_AIM OF THE TASK_
Take the lines below beginning at the line that has "camera: 35 degrees right, 15 degrees down" and stopping after the line that has "(655, 196) = (670, 244): none -> orange car", and print them exactly as they are, with no other lines.

_DATA FOR PROCESSING_
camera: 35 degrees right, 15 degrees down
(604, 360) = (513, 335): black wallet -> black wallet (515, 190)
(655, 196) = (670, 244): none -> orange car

* * *

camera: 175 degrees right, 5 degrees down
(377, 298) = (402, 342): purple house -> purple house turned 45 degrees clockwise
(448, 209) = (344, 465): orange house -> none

_RESULT_
camera: 35 degrees right, 15 degrees down
(604, 360) = (513, 335): black wallet -> black wallet (515, 190)
(655, 196) = (670, 244): none -> orange car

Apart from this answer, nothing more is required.